**PROBLEM DESCRIPTION:** Repeat, exactly as written, the line containing "U2 pin P1.2: n16 -> n7" and each line after it through the end of the data.

━━ DATA PROVIDED

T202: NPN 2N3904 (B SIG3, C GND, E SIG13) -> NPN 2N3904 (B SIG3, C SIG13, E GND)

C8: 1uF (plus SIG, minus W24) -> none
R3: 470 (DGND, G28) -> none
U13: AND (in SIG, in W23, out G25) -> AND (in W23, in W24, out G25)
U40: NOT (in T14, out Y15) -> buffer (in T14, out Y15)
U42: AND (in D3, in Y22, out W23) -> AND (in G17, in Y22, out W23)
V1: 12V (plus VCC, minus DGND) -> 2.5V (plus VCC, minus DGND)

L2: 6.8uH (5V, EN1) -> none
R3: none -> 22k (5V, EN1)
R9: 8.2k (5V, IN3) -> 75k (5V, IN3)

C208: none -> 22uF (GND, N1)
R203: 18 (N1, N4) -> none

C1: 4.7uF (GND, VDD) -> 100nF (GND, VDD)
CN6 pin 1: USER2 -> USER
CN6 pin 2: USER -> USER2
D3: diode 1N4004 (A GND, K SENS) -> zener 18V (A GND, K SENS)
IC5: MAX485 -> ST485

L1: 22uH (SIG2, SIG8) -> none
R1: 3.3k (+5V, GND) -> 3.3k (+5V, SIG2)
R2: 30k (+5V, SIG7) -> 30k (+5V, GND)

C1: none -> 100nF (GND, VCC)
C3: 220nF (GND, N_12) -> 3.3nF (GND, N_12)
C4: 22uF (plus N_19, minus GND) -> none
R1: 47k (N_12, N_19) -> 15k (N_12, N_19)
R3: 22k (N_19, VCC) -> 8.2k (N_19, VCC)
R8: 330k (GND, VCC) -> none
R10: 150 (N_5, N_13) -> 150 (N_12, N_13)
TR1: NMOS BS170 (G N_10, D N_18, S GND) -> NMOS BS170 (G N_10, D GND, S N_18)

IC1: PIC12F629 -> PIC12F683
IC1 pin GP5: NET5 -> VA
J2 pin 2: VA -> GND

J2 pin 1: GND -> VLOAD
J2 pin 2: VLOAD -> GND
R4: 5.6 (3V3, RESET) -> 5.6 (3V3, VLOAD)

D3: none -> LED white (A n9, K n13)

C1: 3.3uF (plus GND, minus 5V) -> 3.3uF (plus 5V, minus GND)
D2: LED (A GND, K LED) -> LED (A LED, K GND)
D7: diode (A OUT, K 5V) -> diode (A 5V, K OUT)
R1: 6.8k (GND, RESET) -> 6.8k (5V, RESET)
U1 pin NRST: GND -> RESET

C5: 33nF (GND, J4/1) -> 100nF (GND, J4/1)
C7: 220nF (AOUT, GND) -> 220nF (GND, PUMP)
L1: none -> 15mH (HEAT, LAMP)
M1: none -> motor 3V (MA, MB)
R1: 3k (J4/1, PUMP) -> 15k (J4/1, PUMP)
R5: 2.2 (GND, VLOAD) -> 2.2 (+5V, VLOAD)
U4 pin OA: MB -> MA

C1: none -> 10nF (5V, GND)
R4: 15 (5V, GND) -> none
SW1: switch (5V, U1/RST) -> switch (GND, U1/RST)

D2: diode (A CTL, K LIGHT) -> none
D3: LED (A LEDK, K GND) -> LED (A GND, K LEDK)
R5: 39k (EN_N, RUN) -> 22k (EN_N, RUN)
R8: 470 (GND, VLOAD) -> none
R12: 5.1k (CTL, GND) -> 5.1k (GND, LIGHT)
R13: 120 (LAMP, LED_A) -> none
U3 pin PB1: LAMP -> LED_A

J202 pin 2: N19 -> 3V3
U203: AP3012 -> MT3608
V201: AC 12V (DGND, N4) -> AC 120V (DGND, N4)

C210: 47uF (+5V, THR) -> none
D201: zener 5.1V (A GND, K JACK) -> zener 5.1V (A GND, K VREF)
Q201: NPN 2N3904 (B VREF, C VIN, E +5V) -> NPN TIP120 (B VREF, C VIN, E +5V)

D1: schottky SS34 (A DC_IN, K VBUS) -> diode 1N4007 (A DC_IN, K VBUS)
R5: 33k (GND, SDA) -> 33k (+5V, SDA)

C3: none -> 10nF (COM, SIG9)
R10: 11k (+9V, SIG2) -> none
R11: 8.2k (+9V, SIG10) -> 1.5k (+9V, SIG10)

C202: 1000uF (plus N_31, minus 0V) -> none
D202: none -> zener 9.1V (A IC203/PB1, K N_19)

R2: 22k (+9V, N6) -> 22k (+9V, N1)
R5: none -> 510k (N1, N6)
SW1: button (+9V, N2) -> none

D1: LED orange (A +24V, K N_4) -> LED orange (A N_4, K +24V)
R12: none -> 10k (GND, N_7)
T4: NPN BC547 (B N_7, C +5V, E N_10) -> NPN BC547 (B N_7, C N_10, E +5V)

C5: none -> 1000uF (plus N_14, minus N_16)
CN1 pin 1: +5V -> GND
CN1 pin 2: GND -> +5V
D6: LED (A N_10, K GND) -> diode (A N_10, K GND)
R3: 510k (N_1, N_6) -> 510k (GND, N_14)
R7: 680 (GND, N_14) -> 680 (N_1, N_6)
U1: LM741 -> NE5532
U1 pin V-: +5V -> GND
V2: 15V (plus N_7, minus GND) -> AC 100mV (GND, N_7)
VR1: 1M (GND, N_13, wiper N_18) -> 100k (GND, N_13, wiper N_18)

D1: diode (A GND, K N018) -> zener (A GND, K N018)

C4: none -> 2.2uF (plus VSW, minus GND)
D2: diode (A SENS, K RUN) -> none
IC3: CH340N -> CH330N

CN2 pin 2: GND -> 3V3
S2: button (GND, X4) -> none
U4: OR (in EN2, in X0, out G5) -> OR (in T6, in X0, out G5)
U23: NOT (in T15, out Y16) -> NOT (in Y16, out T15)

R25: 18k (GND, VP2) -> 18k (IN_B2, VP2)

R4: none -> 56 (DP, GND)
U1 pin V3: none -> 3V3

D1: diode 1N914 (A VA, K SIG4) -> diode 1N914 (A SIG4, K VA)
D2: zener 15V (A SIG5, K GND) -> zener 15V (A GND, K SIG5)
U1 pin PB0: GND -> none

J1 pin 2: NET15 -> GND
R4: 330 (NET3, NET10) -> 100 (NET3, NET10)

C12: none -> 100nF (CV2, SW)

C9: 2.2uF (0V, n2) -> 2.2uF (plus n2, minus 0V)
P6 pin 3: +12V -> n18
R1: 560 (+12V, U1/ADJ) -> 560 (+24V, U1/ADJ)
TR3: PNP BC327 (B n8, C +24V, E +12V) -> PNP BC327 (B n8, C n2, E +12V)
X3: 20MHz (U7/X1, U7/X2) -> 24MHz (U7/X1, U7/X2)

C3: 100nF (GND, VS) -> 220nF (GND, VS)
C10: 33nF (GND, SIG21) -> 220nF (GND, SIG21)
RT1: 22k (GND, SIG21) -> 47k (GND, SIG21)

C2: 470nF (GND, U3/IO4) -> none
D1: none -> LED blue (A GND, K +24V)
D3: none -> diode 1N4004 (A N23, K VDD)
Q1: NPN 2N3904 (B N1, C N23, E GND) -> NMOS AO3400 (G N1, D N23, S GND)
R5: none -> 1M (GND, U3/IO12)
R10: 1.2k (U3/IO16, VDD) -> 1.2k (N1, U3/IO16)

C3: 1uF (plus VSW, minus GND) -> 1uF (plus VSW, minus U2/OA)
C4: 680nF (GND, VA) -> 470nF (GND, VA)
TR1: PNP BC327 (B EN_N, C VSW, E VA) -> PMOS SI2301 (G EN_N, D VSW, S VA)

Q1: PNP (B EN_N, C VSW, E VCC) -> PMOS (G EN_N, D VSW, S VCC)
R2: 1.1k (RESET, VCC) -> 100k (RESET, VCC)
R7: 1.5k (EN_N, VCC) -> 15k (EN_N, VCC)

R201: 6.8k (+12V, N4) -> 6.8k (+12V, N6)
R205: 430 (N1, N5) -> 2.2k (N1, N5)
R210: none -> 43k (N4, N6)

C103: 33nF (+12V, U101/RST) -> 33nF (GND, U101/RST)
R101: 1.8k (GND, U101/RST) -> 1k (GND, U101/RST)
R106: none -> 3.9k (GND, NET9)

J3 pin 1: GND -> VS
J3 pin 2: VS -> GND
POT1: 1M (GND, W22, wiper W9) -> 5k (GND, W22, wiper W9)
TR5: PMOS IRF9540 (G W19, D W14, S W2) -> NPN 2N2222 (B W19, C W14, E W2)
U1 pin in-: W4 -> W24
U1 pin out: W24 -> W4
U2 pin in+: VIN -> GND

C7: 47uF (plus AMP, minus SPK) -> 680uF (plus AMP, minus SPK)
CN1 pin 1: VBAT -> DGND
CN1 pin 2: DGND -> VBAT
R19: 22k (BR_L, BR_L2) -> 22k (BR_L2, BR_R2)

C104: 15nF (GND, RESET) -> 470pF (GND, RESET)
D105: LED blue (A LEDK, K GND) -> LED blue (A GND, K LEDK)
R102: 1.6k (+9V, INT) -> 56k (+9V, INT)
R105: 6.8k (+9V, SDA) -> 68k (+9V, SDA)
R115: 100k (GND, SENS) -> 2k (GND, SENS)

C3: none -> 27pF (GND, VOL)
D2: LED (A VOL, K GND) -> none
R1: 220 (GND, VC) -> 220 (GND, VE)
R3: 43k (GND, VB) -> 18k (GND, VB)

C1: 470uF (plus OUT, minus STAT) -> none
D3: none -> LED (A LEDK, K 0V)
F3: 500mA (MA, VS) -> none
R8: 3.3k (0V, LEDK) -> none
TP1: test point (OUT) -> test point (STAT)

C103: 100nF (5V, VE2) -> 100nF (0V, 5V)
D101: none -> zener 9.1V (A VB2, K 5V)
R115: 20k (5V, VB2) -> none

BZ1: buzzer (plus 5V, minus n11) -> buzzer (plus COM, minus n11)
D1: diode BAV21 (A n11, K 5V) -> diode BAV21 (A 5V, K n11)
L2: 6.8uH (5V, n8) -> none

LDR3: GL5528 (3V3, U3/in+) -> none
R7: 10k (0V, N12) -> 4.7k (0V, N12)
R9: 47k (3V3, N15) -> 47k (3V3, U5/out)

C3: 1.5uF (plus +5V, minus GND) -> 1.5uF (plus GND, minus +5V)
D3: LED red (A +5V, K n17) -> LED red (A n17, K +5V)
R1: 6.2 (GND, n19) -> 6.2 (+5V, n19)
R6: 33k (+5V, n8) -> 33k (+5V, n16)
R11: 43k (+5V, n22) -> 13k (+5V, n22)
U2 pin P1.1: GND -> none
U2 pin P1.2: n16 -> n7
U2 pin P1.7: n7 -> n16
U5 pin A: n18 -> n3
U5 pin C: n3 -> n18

━━━━

**RESPONSE TO THIS TASK:**
U2 pin P1.2: n16 -> n7
U2 pin P1.7: n7 -> n16
U5 pin A: n18 -> n3
U5 pin C: n3 -> n18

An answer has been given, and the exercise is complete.